(Stepwise shape edit descriptions)
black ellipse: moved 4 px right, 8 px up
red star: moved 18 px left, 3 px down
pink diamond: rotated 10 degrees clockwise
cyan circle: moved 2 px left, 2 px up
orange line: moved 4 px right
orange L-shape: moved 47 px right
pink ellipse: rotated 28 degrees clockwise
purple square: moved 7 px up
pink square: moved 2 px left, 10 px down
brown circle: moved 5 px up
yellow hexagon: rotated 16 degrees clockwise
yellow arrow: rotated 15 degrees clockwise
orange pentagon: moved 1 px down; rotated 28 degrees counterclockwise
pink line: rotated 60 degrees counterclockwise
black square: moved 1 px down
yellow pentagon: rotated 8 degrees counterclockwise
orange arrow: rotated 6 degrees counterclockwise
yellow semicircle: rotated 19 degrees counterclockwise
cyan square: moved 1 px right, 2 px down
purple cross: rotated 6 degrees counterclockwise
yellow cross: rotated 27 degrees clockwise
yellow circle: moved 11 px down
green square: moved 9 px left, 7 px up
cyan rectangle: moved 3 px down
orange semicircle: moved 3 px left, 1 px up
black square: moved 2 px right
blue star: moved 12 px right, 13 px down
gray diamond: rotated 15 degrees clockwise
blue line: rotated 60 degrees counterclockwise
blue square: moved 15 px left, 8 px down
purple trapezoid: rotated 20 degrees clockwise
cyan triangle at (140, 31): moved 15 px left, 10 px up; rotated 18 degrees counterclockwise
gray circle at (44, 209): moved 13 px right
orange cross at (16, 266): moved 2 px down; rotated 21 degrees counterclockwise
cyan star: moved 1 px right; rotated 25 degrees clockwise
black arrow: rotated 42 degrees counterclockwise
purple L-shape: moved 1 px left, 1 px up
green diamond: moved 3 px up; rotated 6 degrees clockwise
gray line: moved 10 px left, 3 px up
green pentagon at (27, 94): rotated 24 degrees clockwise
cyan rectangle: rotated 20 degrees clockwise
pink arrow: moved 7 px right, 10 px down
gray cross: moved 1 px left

> **Brief**:
Your answer should be an exact transcription of the data above.

> **Result for this task**:
black ellipse: moved 4 px right, 8 px up
red star: moved 18 px left, 3 px down
pink diamond: rotated 10 degrees clockwise
cyan circle: moved 2 px left, 2 px up
orange line: moved 4 px right
orange L-shape: moved 47 px right
pink ellipse: rotated 28 degrees clockwise
purple square: moved 7 px up
pink square: moved 2 px left, 10 px down
brown circle: moved 5 px up
yellow hexagon: rotated 16 degrees clockwise
yellow arrow: rotated 15 degrees clockwise
orange pentagon: moved 1 px down; rotated 28 degrees counterclockwise
pink line: rotated 60 degrees counterclockwise
black square: moved 1 px down
yellow pentagon: rotated 8 degrees counterclockwise
orange arrow: rotated 6 degrees counterclockwise
yellow semicircle: rotated 19 degrees counterclockwise
cyan square: moved 1 px right, 2 px down
purple cross: rotated 6 degrees counterclockwise
yellow cross: rotated 27 degrees clockwise
yellow circle: moved 11 px down
green square: moved 9 px left, 7 px up
cyan rectangle: moved 3 px down
orange semicircle: moved 3 px left, 1 px up
black square: moved 2 px right
blue star: moved 12 px right, 13 px down
gray diamond: rotated 15 degrees clockwise
blue line: rotated 60 degrees counterclockwise
blue square: moved 15 px left, 8 px down
purple trapezoid: rotated 20 degrees clockwise
cyan triangle at (140, 31): moved 15 px left, 10 px up; rotated 18 degrees counterclockwise
gray circle at (44, 209): moved 13 px right
orange cross at (16, 266): moved 2 px down; rotated 21 degrees counterclockwise
cyan star: moved 1 px right; rotated 25 degrees clockwise
black arrow: rotated 42 degrees counterclockwise
purple L-shape: moved 1 px left, 1 px up
green diamond: moved 3 px up; rotated 6 degrees clockwise
gray line: moved 10 px left, 3 px up
green pentagon at (27, 94): rotated 24 degrees clockwise
cyan rectangle: rotated 20 degrees clockwise
pink arrow: moved 7 px right, 10 px down
gray cross: moved 1 px left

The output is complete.